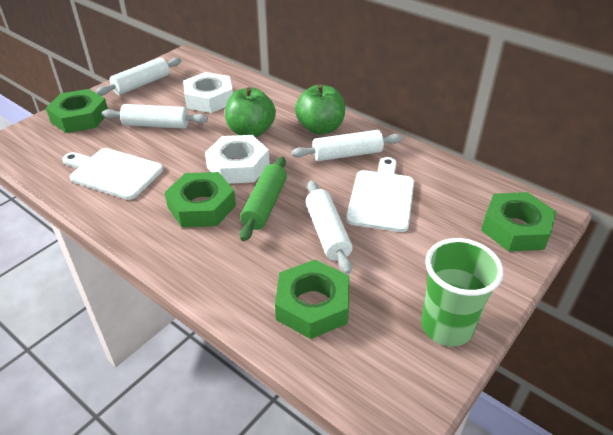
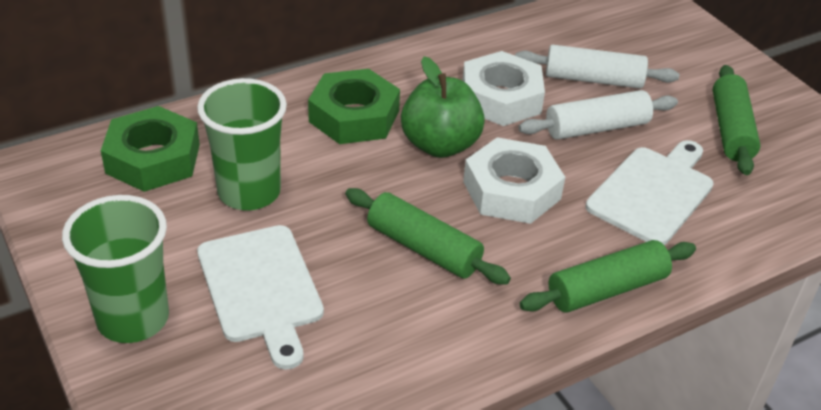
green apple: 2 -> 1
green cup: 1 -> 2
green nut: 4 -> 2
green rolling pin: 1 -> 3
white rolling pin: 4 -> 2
==
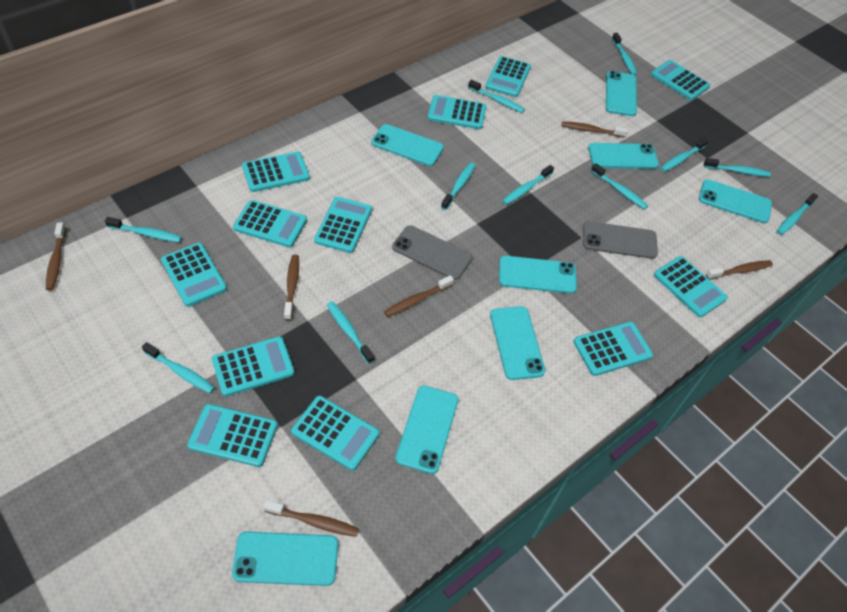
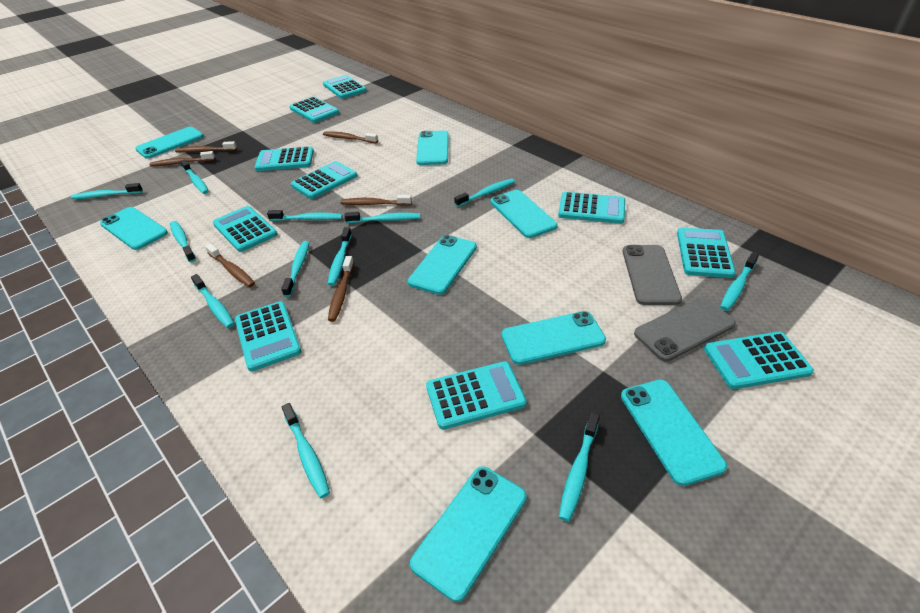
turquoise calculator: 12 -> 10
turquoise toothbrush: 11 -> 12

* **WHAT TO DO**
The stretch of entries above that starts with the line containing "green apple: 2 -> 1" and goes on through the line containing "white rolling pin: 4 -> 2" is to be transcribed exactly, and no other line is to be transcribed.

* **THE COMPLETED TASK**
green apple: 2 -> 1
green cup: 1 -> 2
green nut: 4 -> 2
green rolling pin: 1 -> 3
white rolling pin: 4 -> 2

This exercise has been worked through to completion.